WHAT IS BEING ASKED
Could you restate word for word every line from the one containing "BARO2 pin SCL: B7 -> A8" to the end of the data below, pictures excluded?
PROVIDED RECORDS START
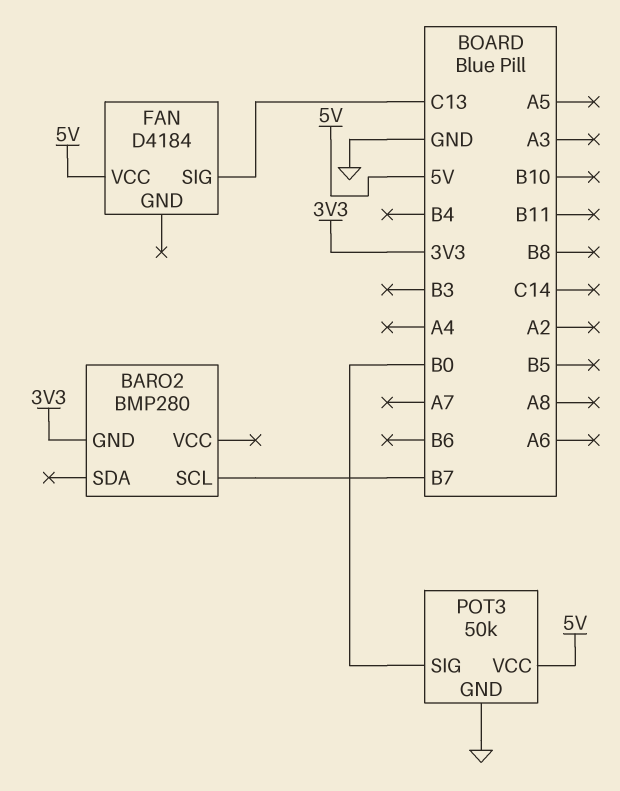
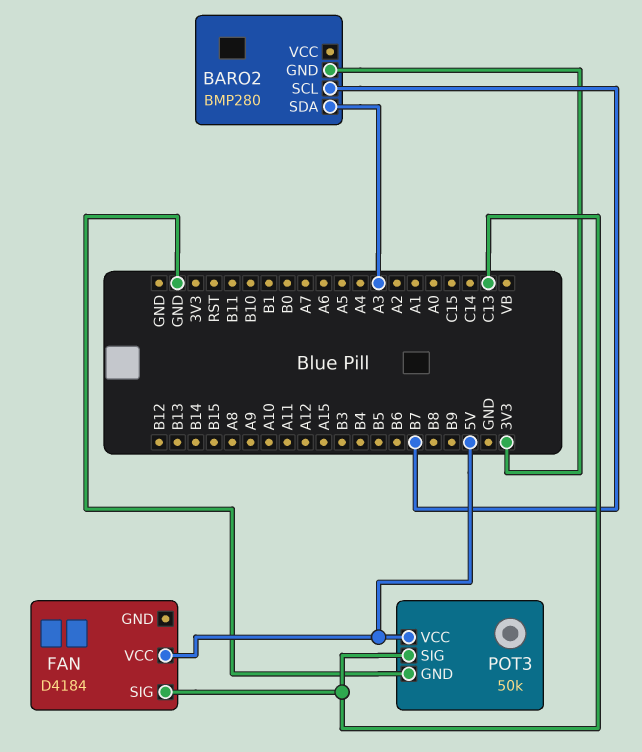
BARO2 pin SDA: none -> A3
POT3 pin SIG: B0 -> C13

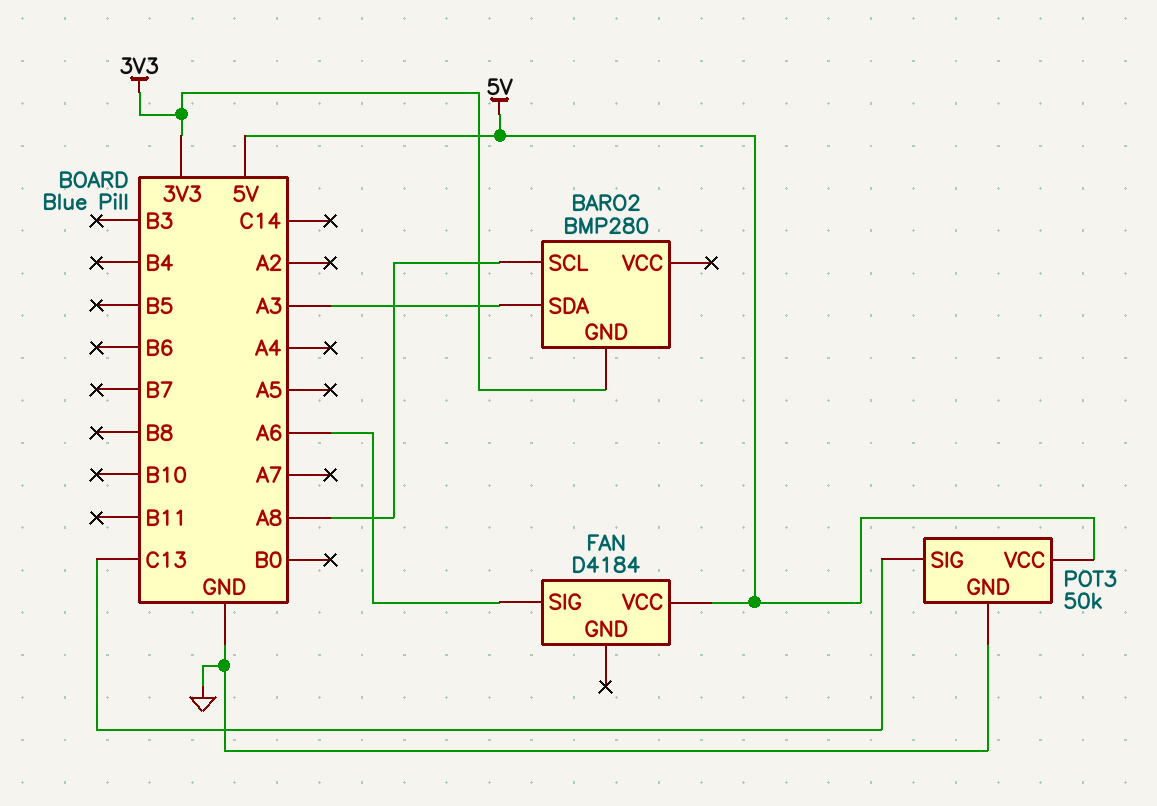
BARO2 pin SCL: B7 -> A8
FAN pin SIG: C13 -> A6

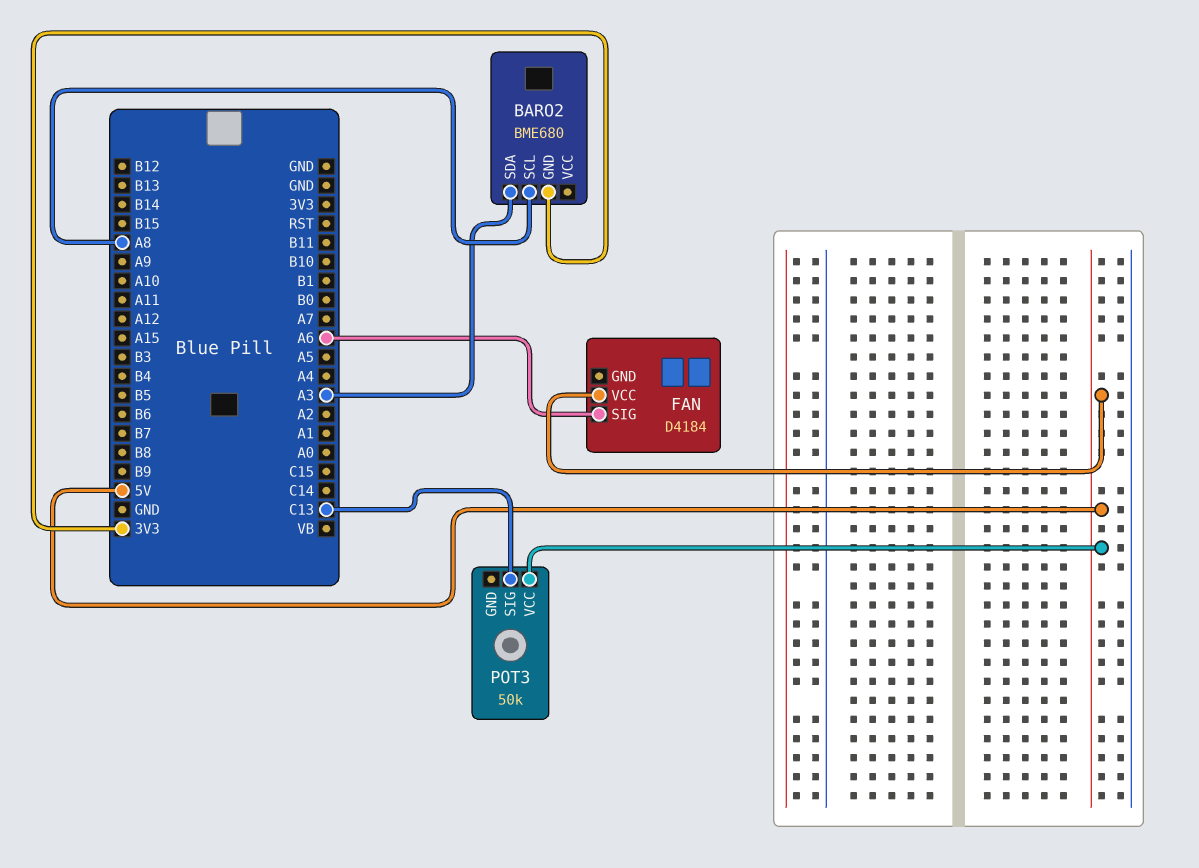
BARO2: BMP280 -> BME680
POT3 pin GND: GND -> none

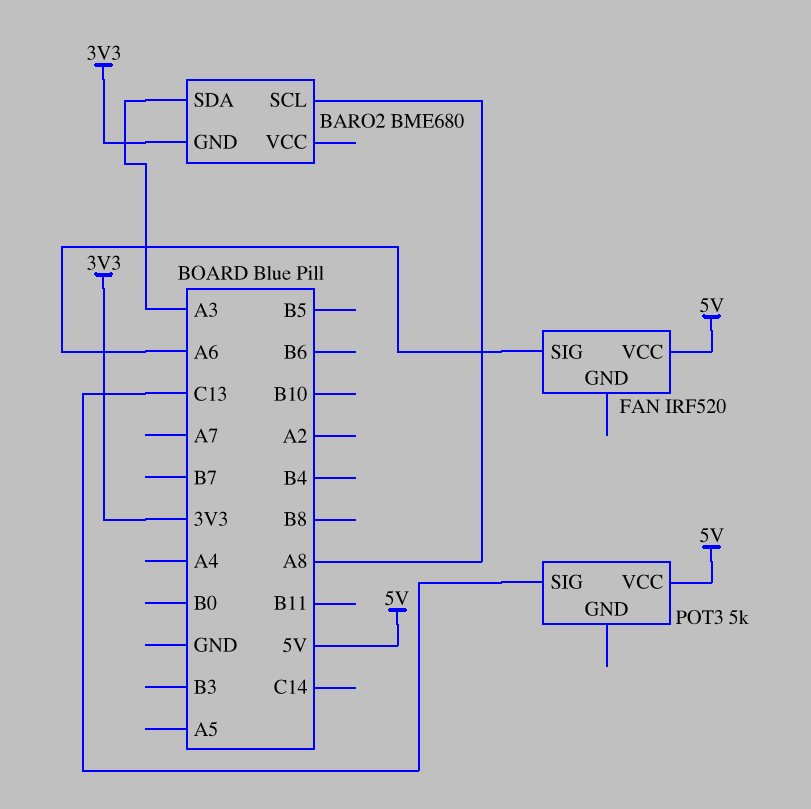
FAN: D4184 -> IRF520
POT3: 50k -> 5k

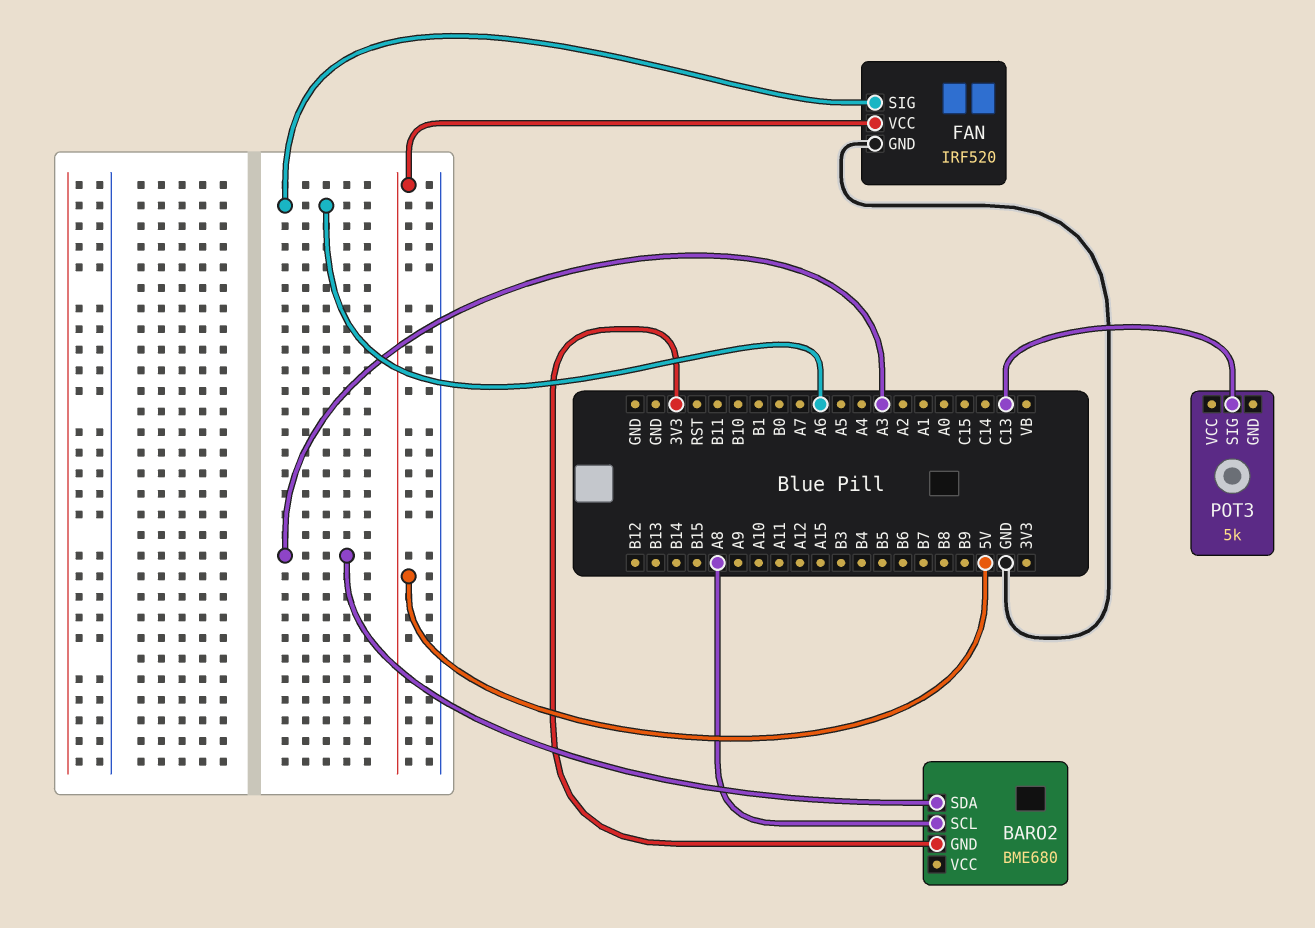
FAN pin GND: none -> GND
POT3 pin VCC: 5V -> none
PROVIDED RECORDS END
REPLY TO THE TASK
BARO2 pin SCL: B7 -> A8
FAN pin SIG: C13 -> A6

BARO2: BMP280 -> BME680
POT3 pin GND: GND -> none

FAN: D4184 -> IRF520
POT3: 50k -> 5k

FAN pin GND: none -> GND
POT3 pin VCC: 5V -> none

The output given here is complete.